**Exercise instructions:** For each line below that includes the word "none", make a copy.

**Supplied entries:**
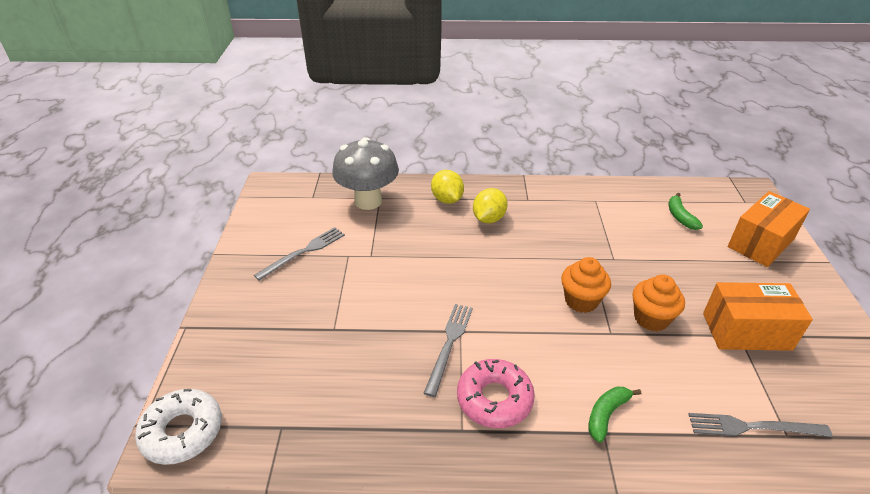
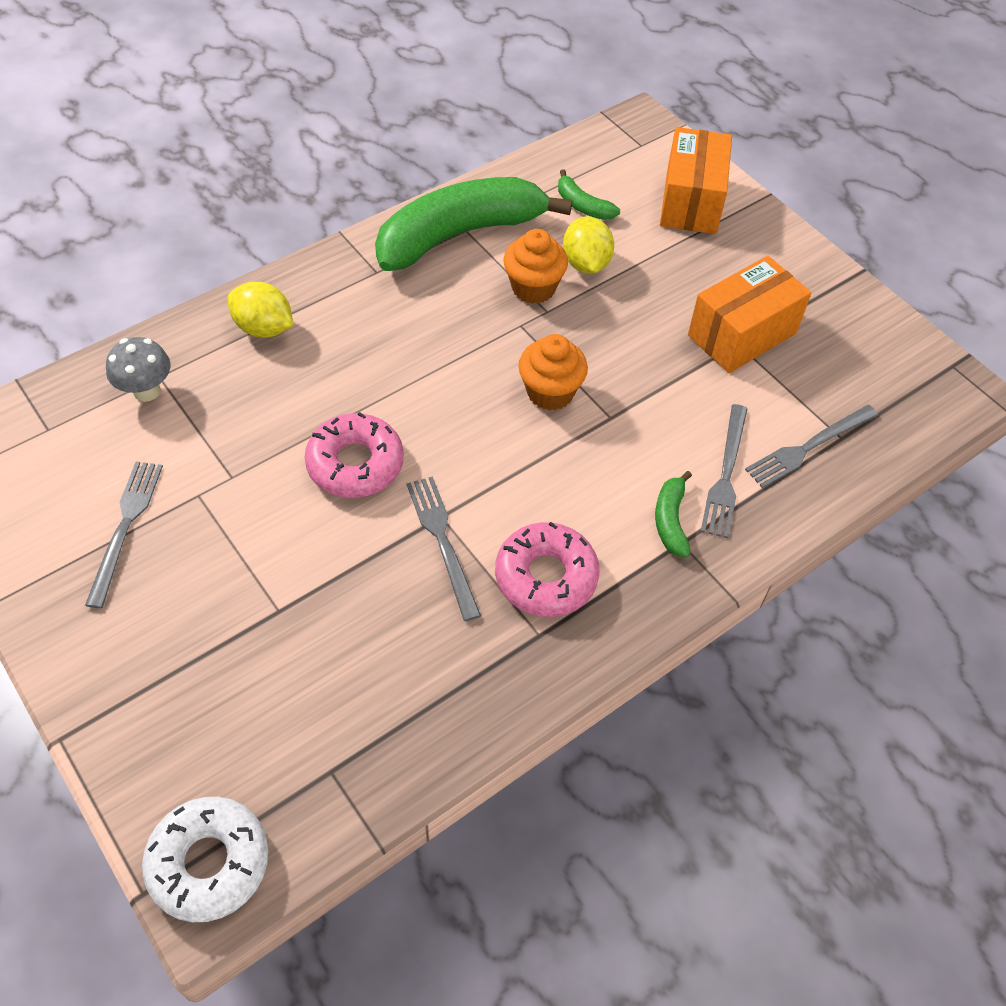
camera: 40 degrees left, 15 degrees up
(368, 201) = (146, 391): grey mushroom -> grey mushroom, size x0.55
(437, 280) = (355, 464): none -> pink donut
(488, 219) = (348, 331): yellow lemon -> yellow lemon (586, 264)
(590, 201) = (460, 235): none -> green banana
(651, 318) = (640, 373): orange cupcake -> orange cupcake (533, 288)
(670, 409) = (726, 474): none -> grey fork

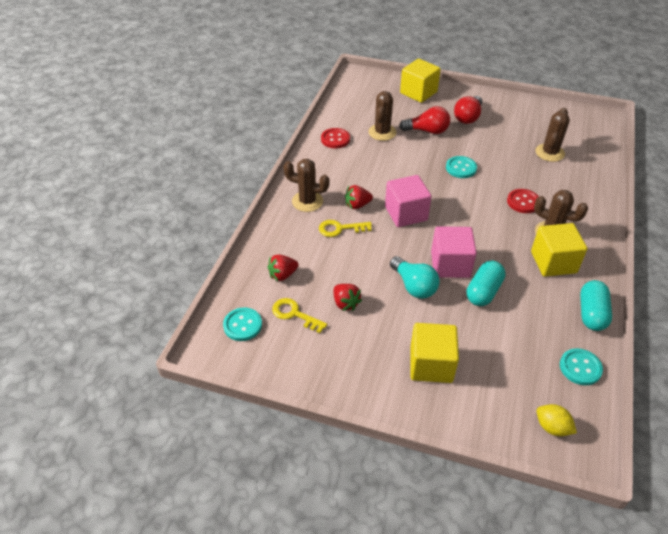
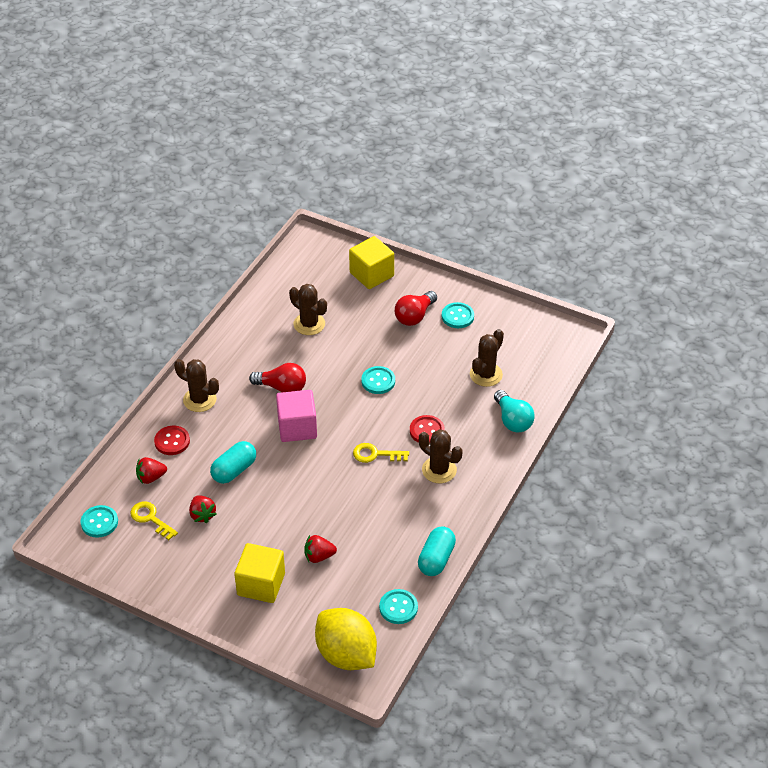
camera: 10 degrees right, 0 degrees up
(335, 139) = (254, 326): red button -> red button (172, 441)
(340, 229) = (223, 435): yellow key -> yellow key (375, 454)
(357, 205) = (250, 411): red strawberry -> red strawberry (319, 556)
(382, 132) = (309, 324): brown cactus -> brown cactus turned 75 degrees counterclockwise
(414, 286) = (275, 507): turquoise light bulb -> turquoise light bulb (512, 420)
(427, 131) = (360, 328): red light bulb -> red light bulb (282, 387)
(450, 264) = (320, 490): pink cube -> none
(483, 291) = (341, 522): turquoise capsule -> turquoise capsule (234, 470)
(503, 114) = (457, 316): none -> turquoise button
(552, 427) = (346, 654): yellow lemon -> yellow lemon, size x2.13
(553, 262) = (425, 502): yellow cube -> none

**Exercise solution:**
(437, 280) = (355, 464): none -> pink donut
(590, 201) = (460, 235): none -> green banana
(670, 409) = (726, 474): none -> grey fork
(450, 264) = (320, 490): pink cube -> none
(503, 114) = (457, 316): none -> turquoise button
(553, 262) = (425, 502): yellow cube -> none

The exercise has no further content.